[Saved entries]
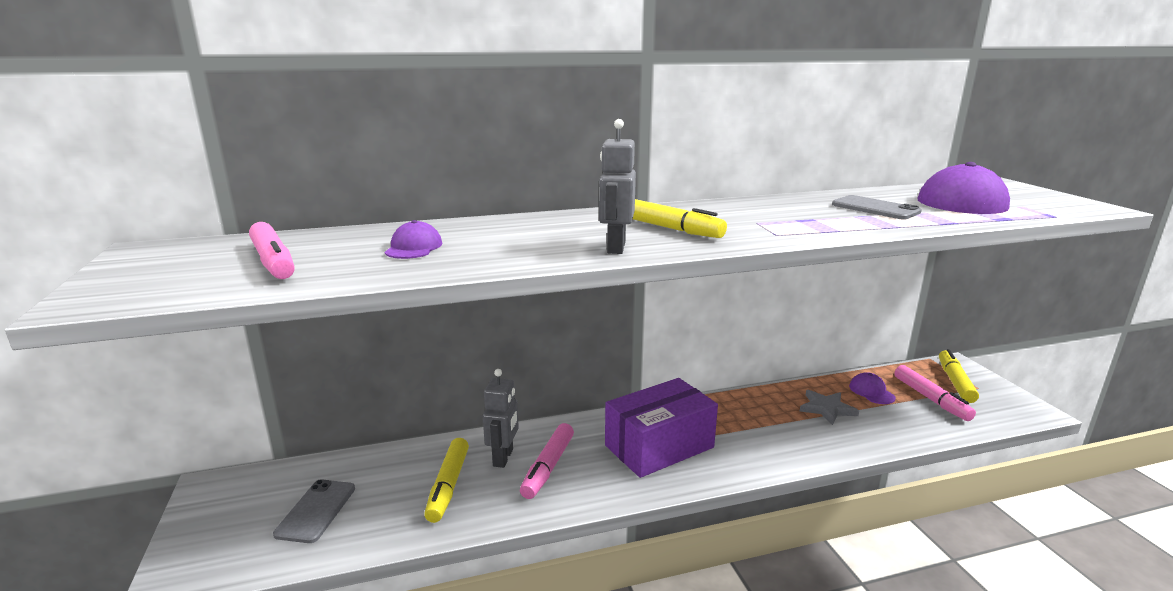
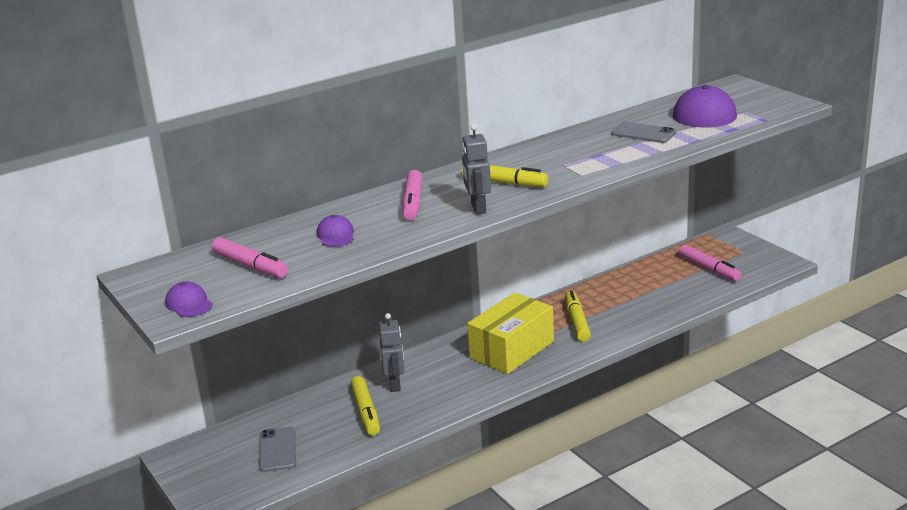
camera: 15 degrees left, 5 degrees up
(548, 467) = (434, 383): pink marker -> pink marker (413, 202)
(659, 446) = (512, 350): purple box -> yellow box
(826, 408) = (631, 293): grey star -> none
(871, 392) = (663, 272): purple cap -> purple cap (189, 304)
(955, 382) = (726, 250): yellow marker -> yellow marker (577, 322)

...

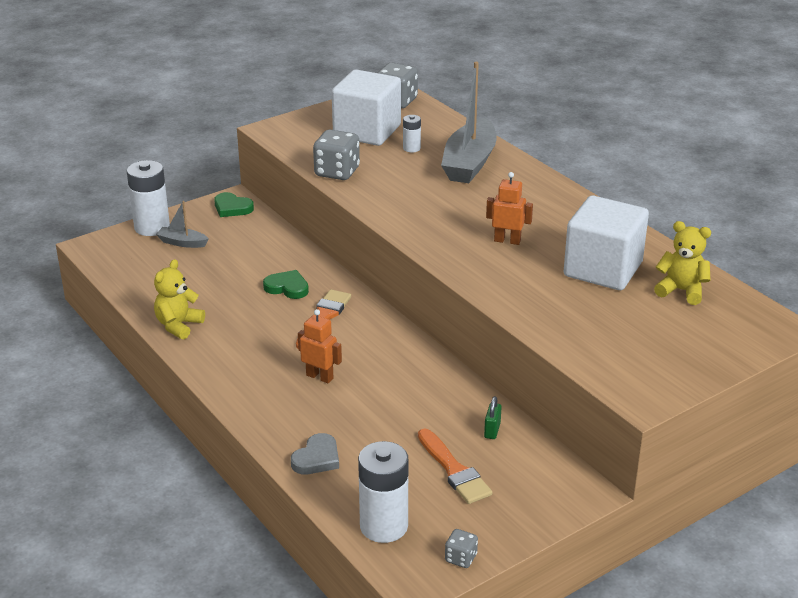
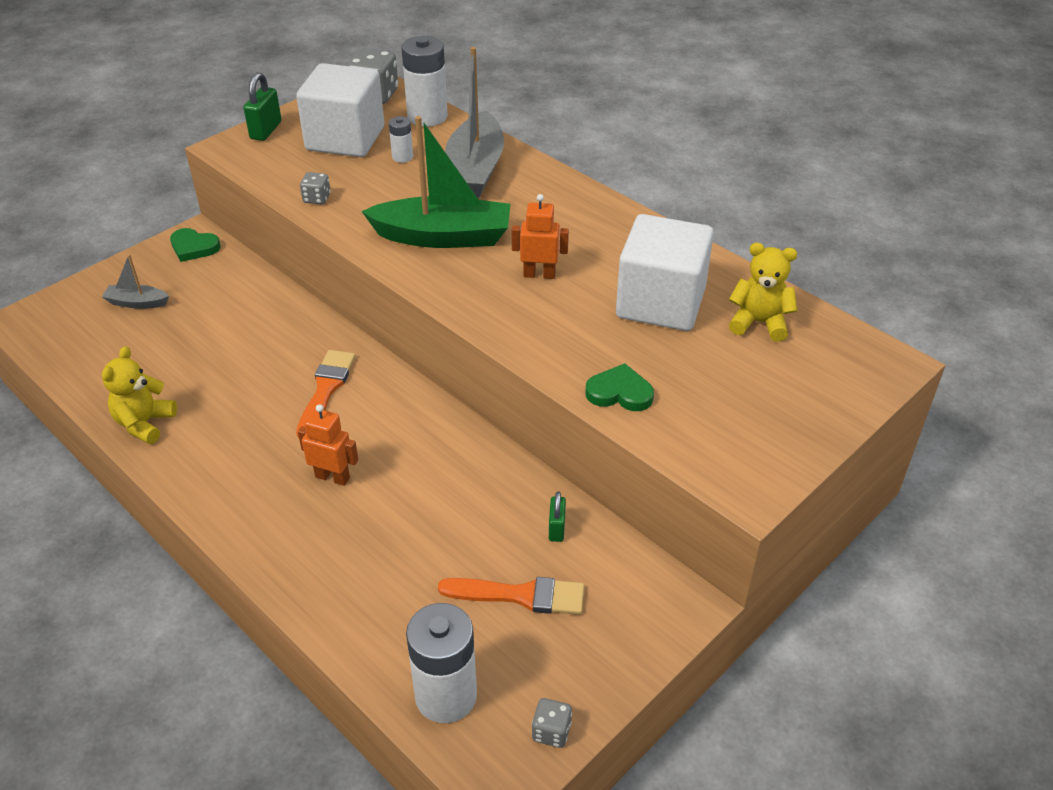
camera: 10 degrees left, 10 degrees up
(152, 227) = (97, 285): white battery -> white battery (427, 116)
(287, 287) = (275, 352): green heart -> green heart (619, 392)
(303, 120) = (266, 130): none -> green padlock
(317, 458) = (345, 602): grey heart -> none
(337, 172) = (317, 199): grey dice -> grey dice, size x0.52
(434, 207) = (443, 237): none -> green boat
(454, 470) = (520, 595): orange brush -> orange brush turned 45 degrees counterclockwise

▶ Exercise description: Look through the records for the word "none". Every line that has it should be copied.

▶ Task answer:
(826, 408) = (631, 293): grey star -> none
(303, 120) = (266, 130): none -> green padlock
(317, 458) = (345, 602): grey heart -> none
(434, 207) = (443, 237): none -> green boat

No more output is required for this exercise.